→ PROBLEM STATEMENT
Take each line below that has "insert" and copy it.

[Before-and-after scene images]
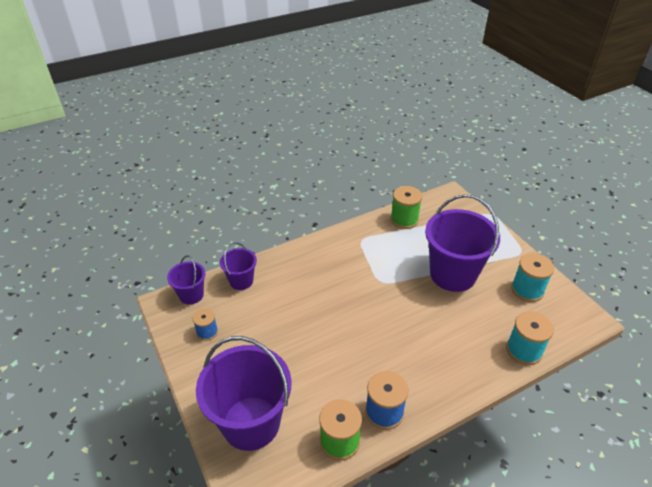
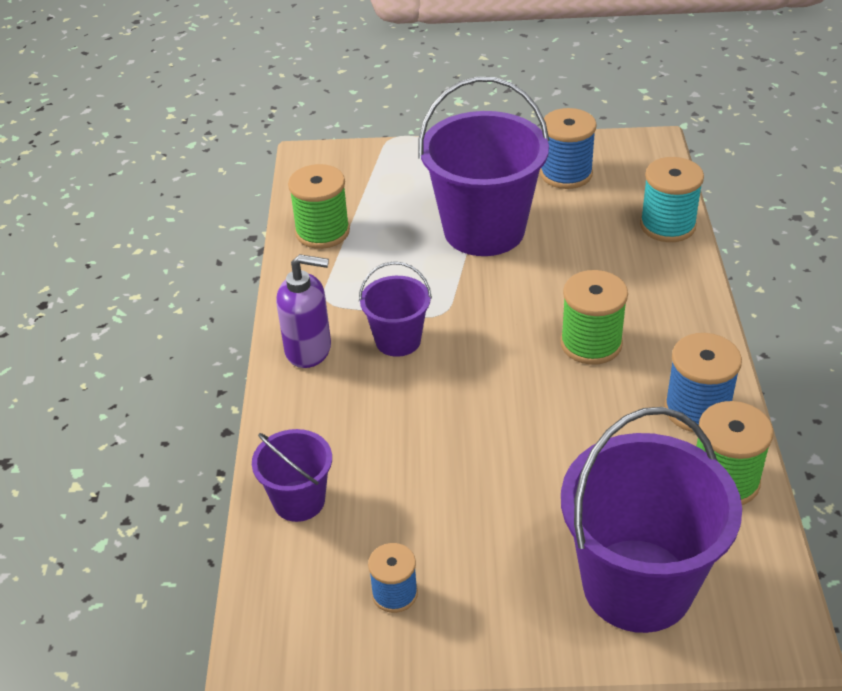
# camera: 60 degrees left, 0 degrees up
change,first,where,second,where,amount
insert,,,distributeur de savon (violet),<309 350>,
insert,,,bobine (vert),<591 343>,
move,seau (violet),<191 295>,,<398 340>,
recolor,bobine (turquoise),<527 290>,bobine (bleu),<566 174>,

→ RESPONSE
insert,,,distributeur de savon (violet),<309 350>,
insert,,,bobine (vert),<591 343>,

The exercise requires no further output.